● SOURCE RECORDS
▼

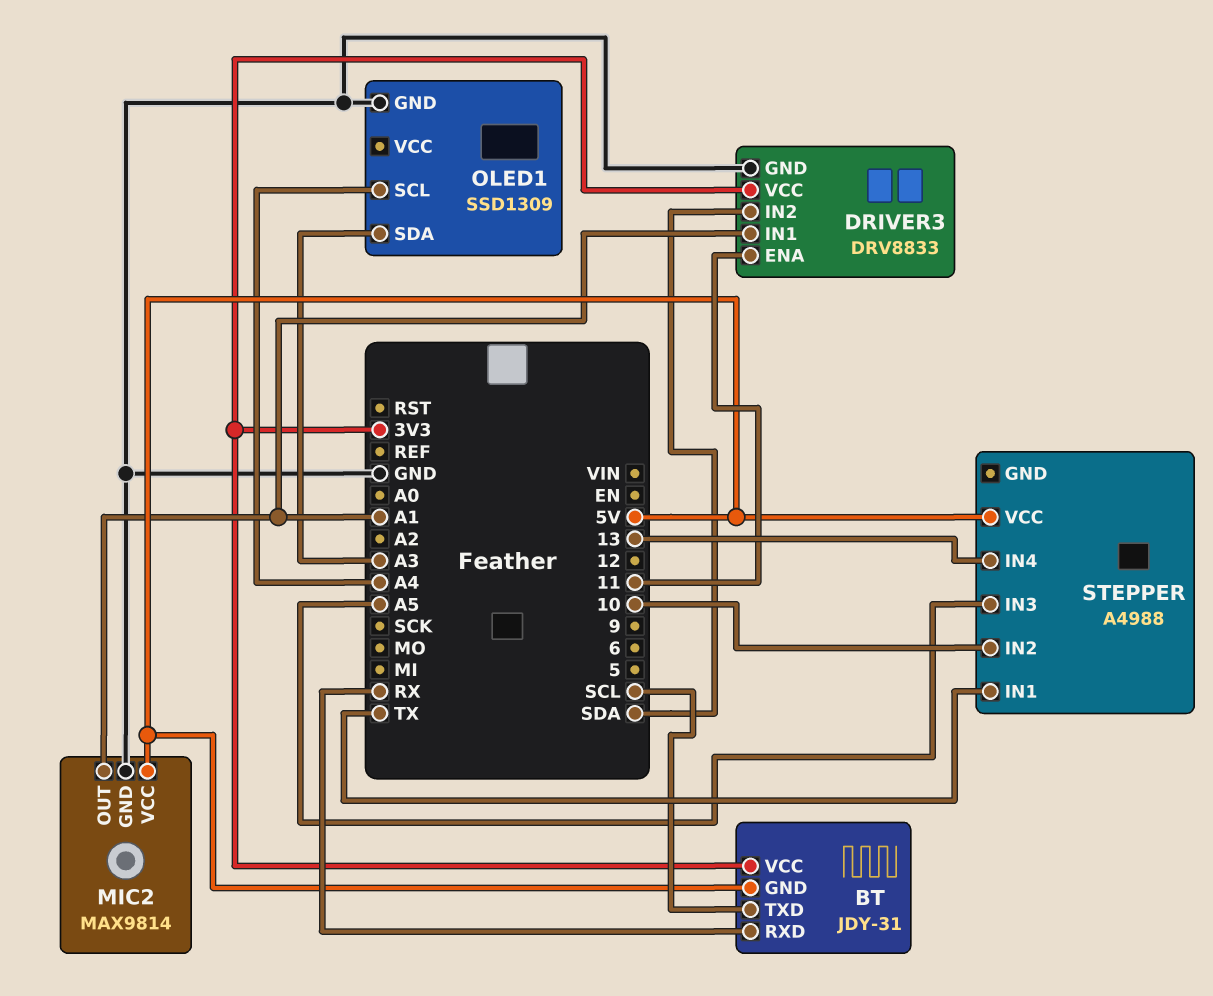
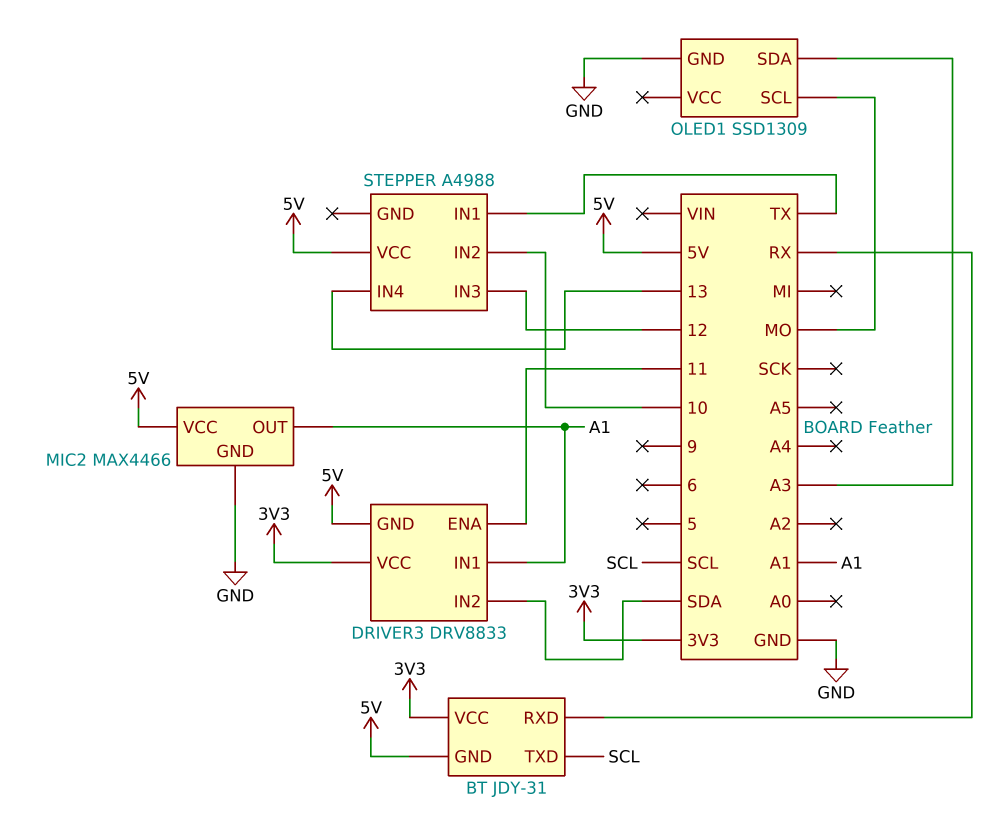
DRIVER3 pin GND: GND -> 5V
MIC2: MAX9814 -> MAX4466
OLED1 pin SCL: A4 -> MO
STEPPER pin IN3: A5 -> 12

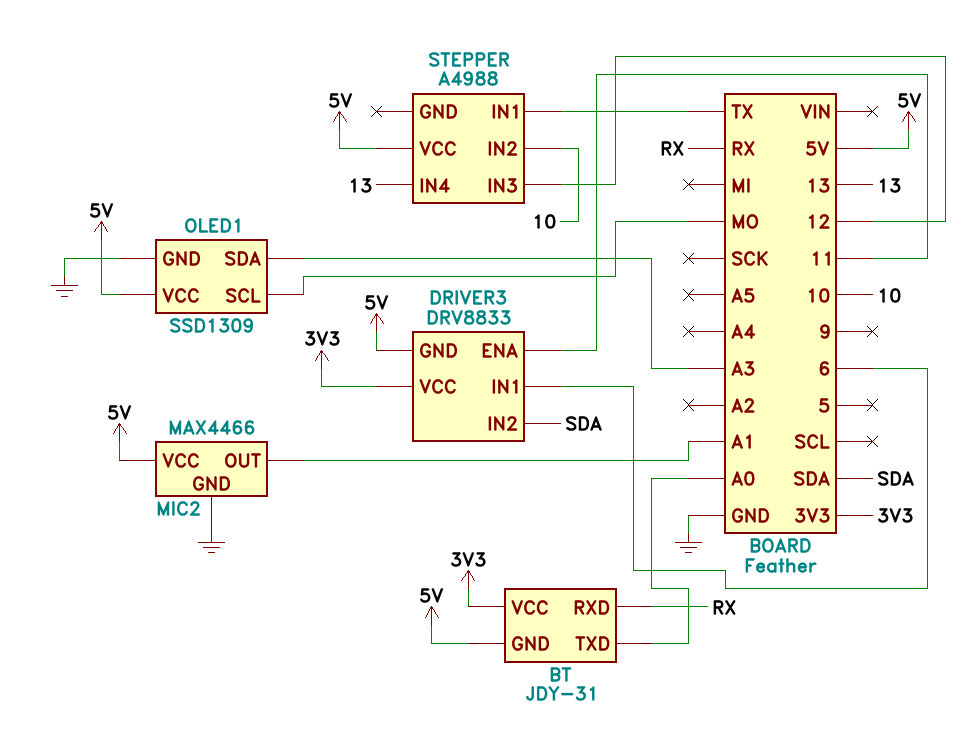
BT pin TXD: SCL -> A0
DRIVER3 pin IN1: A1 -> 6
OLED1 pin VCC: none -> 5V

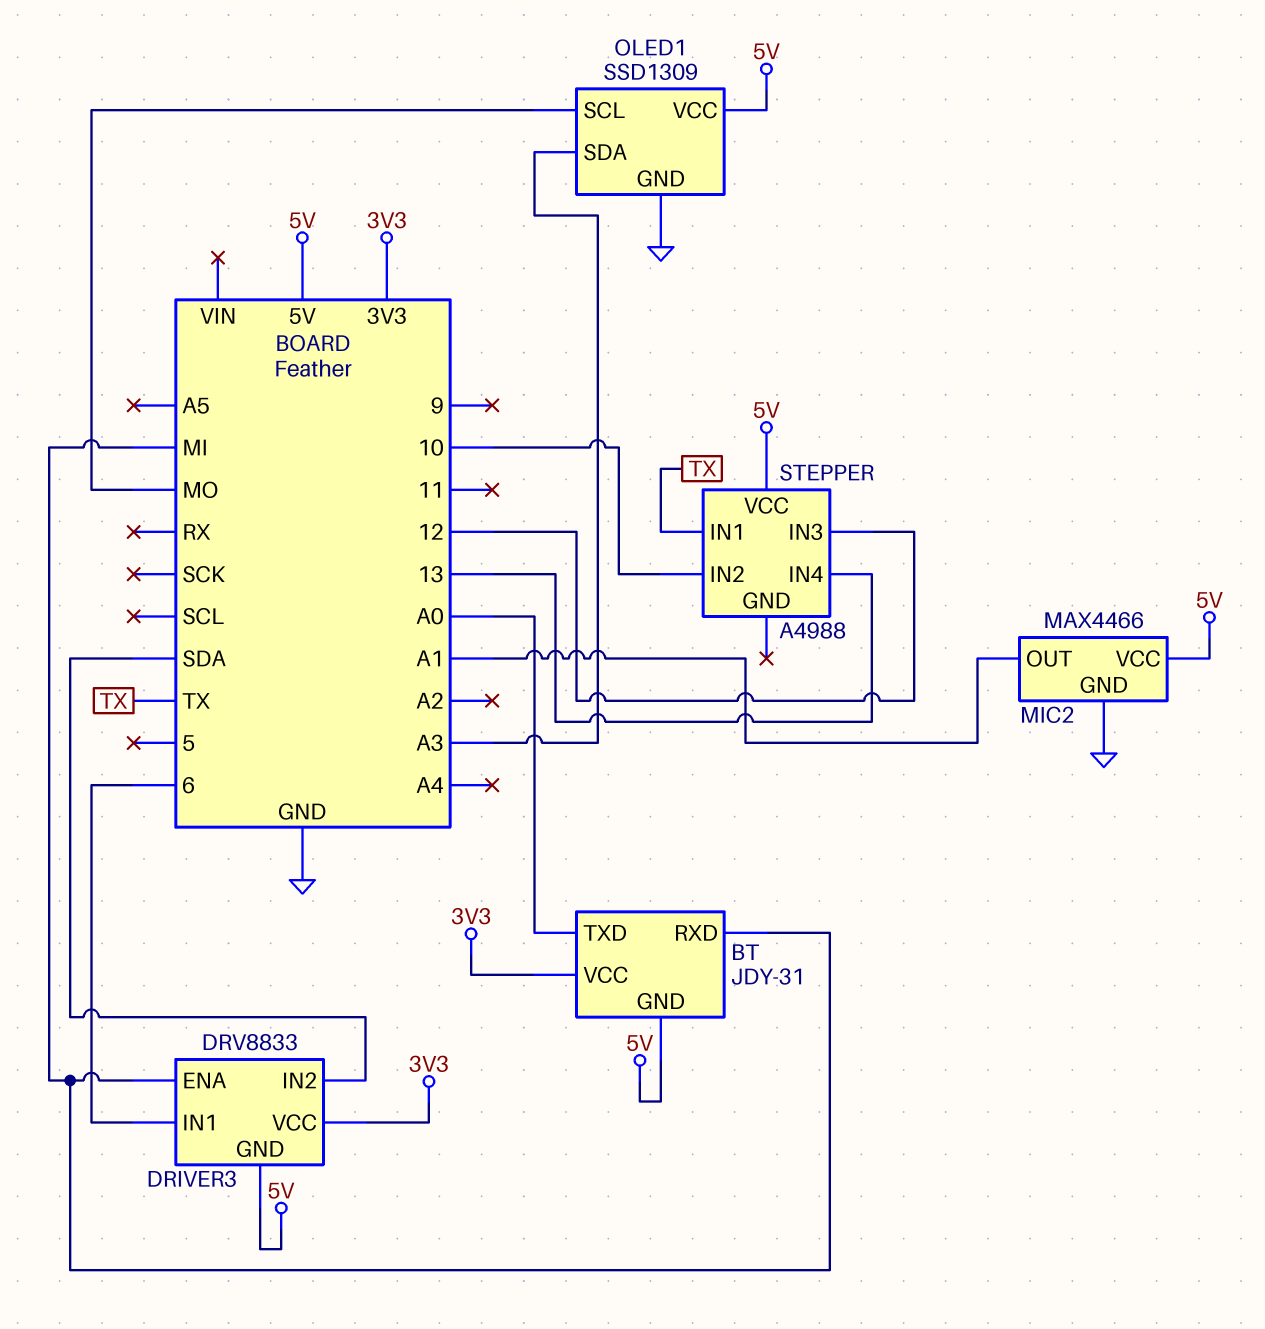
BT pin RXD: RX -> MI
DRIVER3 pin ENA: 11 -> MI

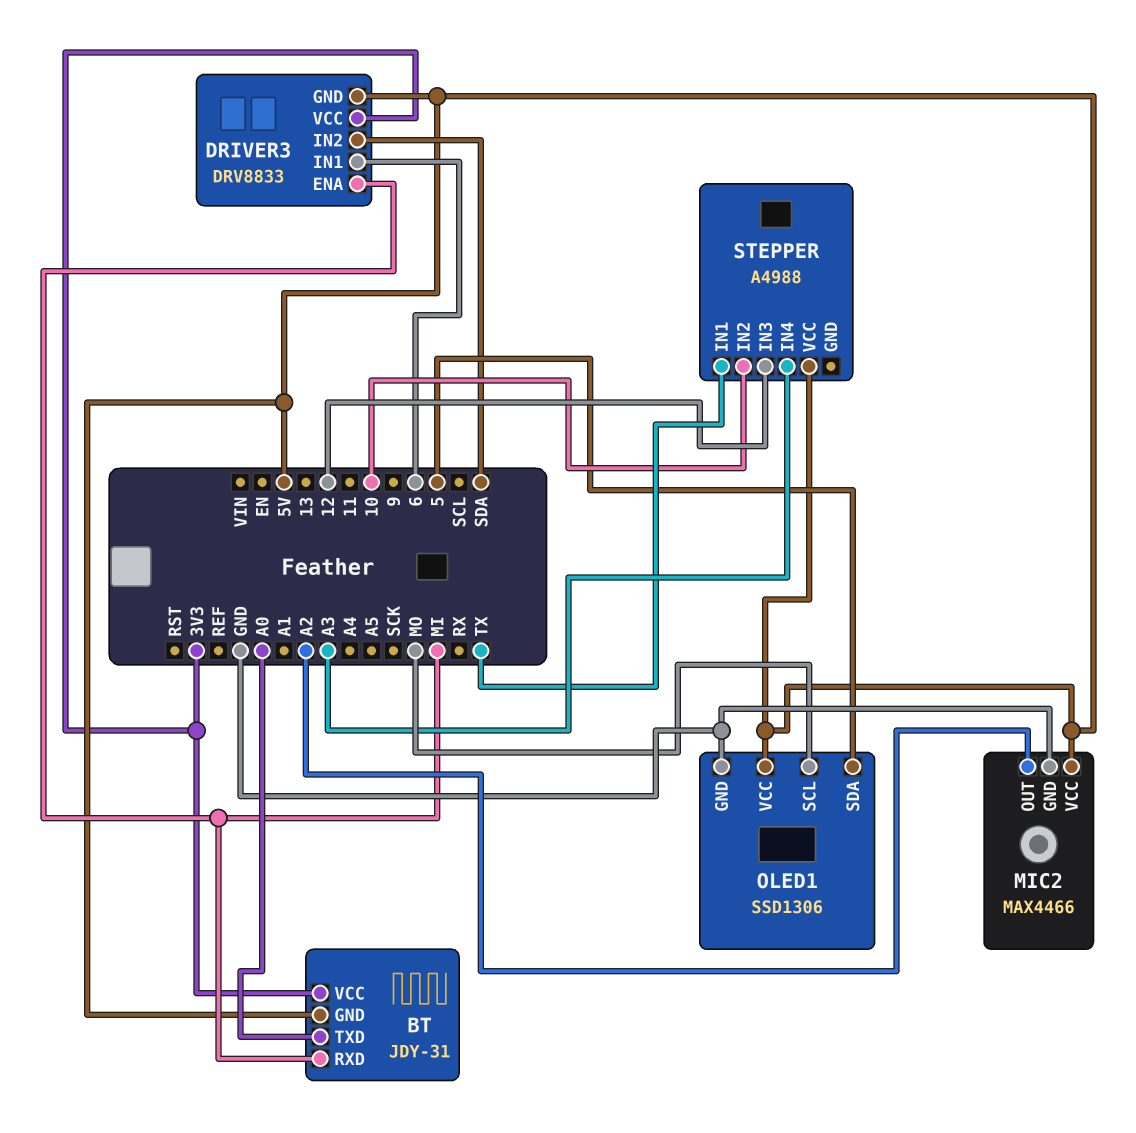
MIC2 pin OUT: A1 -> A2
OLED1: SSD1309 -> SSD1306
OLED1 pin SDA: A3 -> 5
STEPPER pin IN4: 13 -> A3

▲

● WHAT YOU NEED TO DO
The line containing "OLED1: SSD1309 -> SSD1306" marks the start. Repeat it and every line after it to the end of the listing above, exactly.

● RESULT
OLED1: SSD1309 -> SSD1306
OLED1 pin SDA: A3 -> 5
STEPPER pin IN4: 13 -> A3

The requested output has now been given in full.